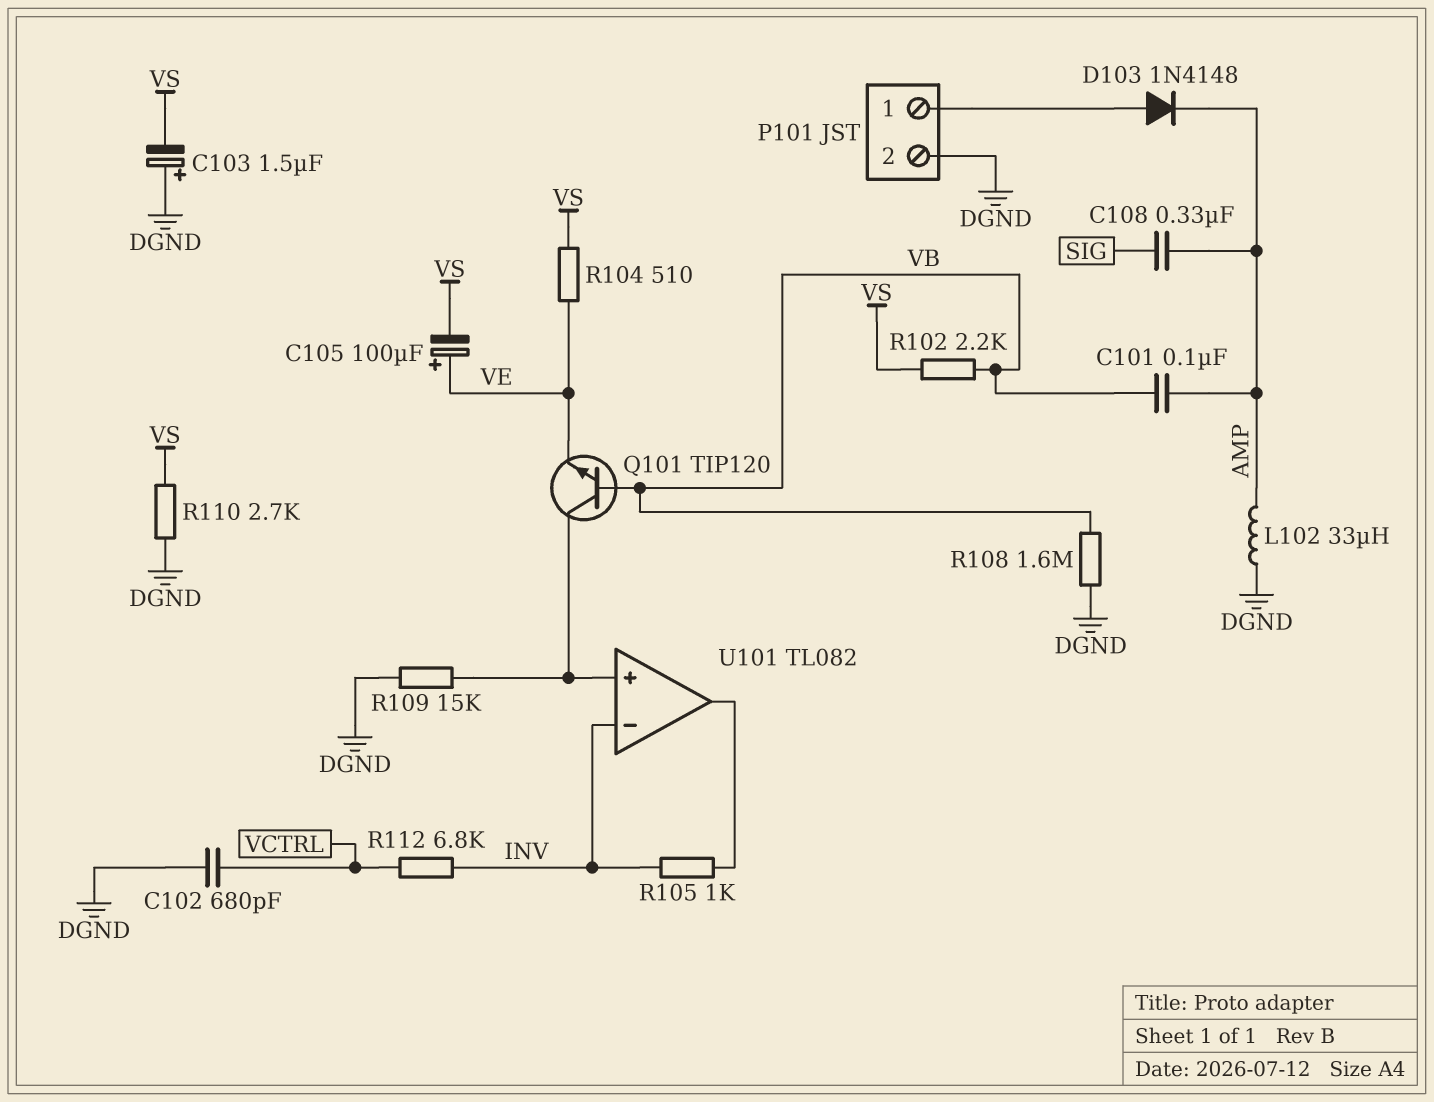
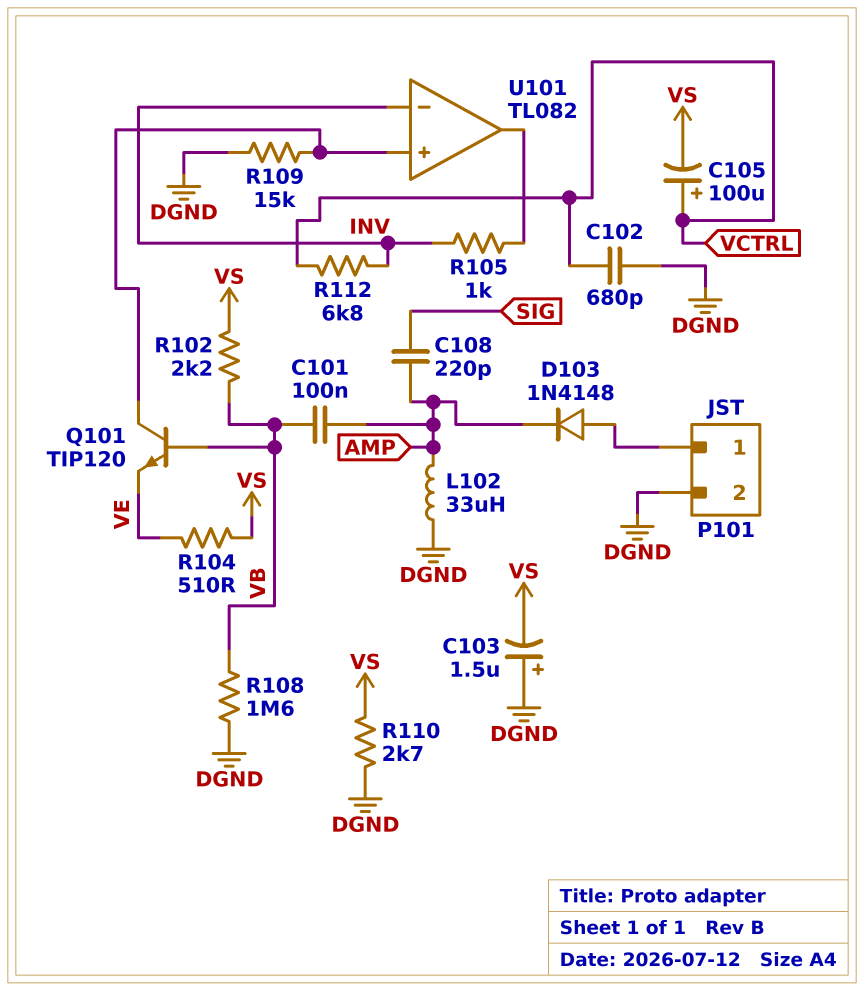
C105: 100uF (plus VE, minus VS) -> 100uF (plus VCTRL, minus VS)
C108: 330nF (AMP, SIG) -> 220pF (AMP, SIG)

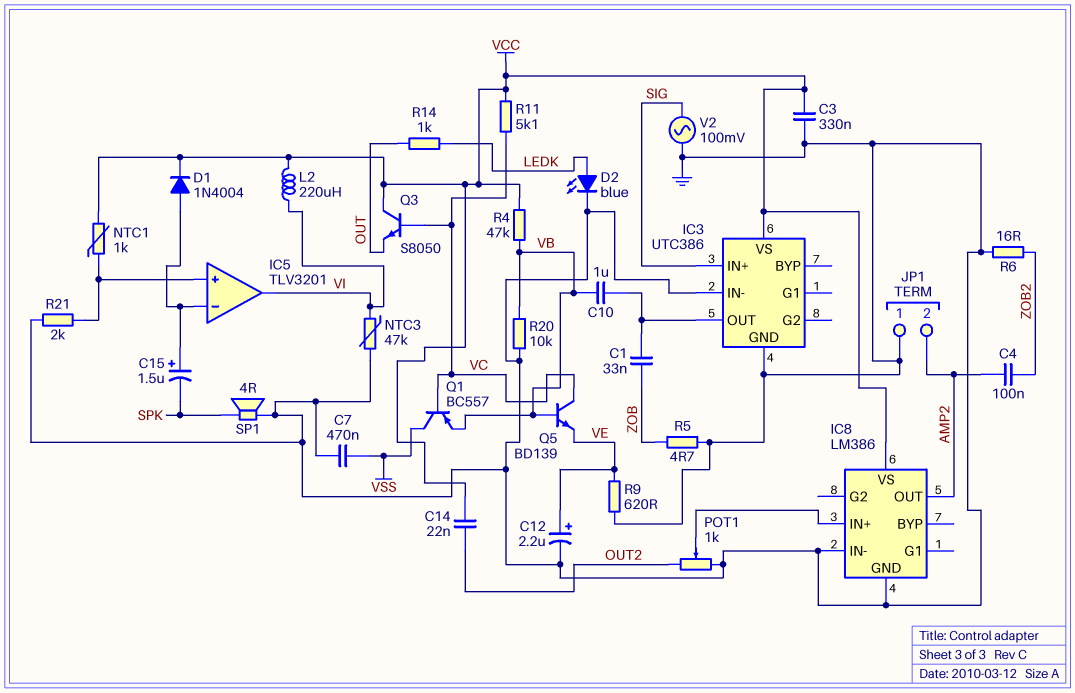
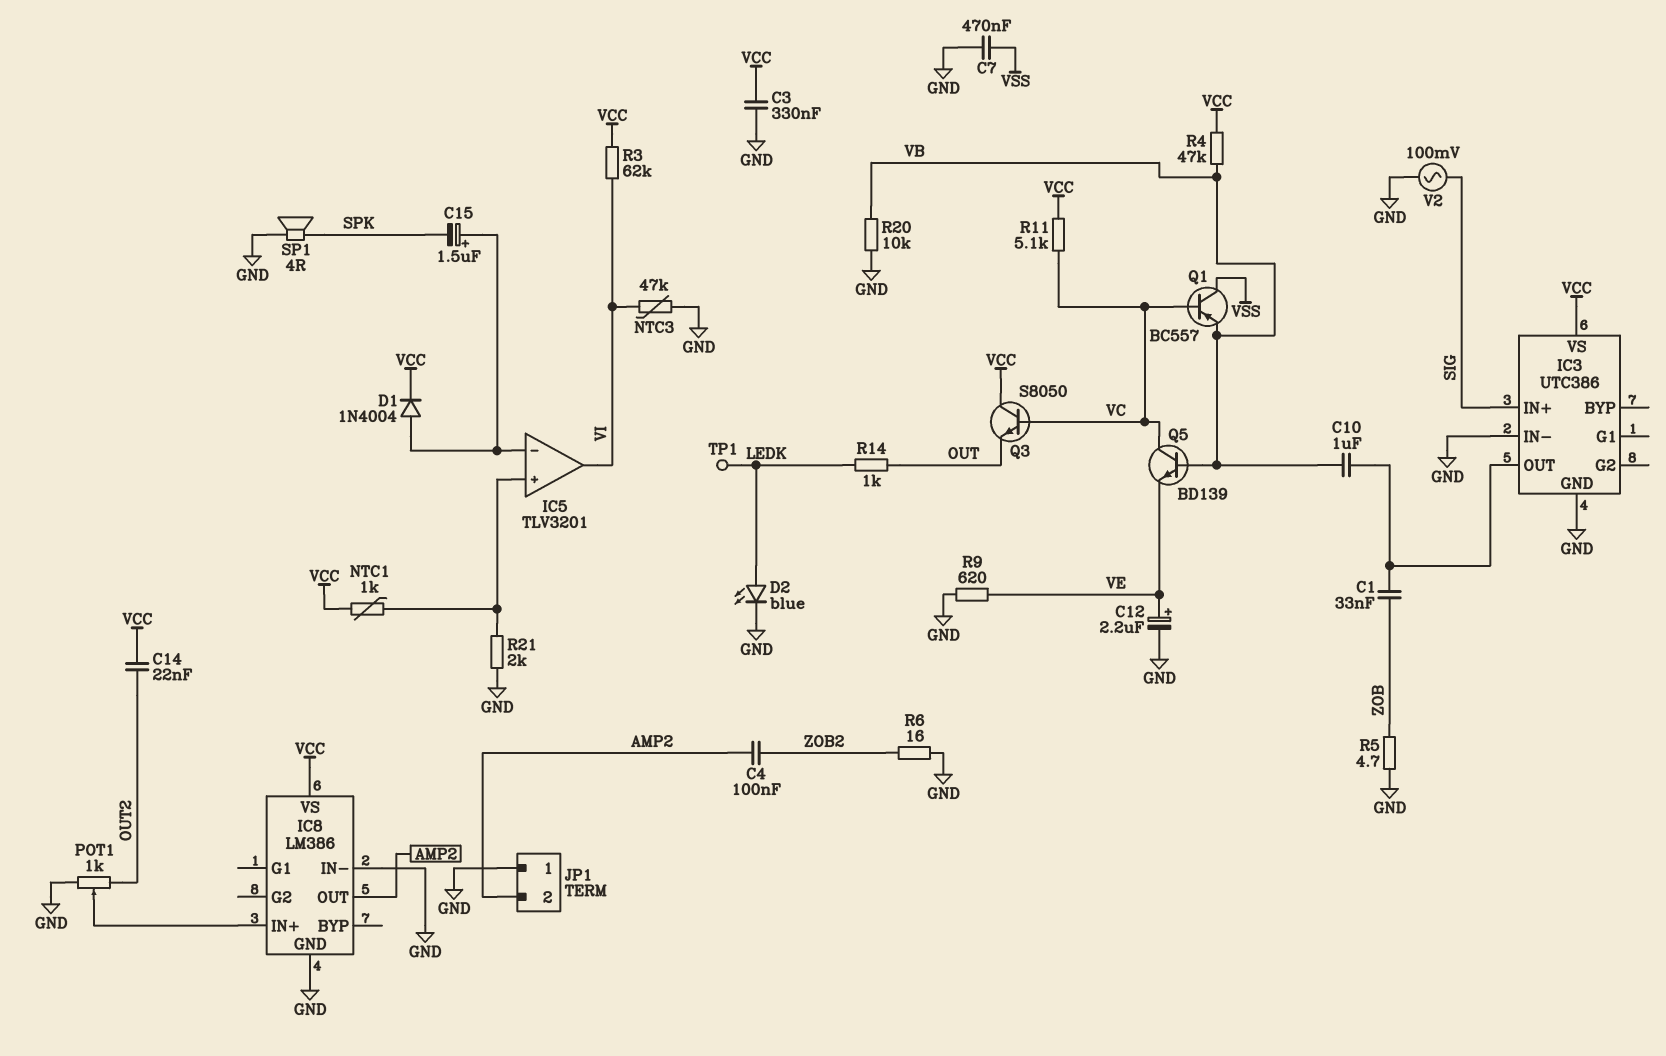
L2: 220uH (VCC, VI) -> none
R3: none -> 62k (VCC, VI)
TP1: none -> test point (LEDK)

- - - - -

## WHAT YOU ARE ASKED TO DO
Copy, word for word, the line that contains "L2: 220uH (VCC, VI) -> none" and every line after it through the end of the records, and nothing else.

## RESPONSE
L2: 220uH (VCC, VI) -> none
R3: none -> 62k (VCC, VI)
TP1: none -> test point (LEDK)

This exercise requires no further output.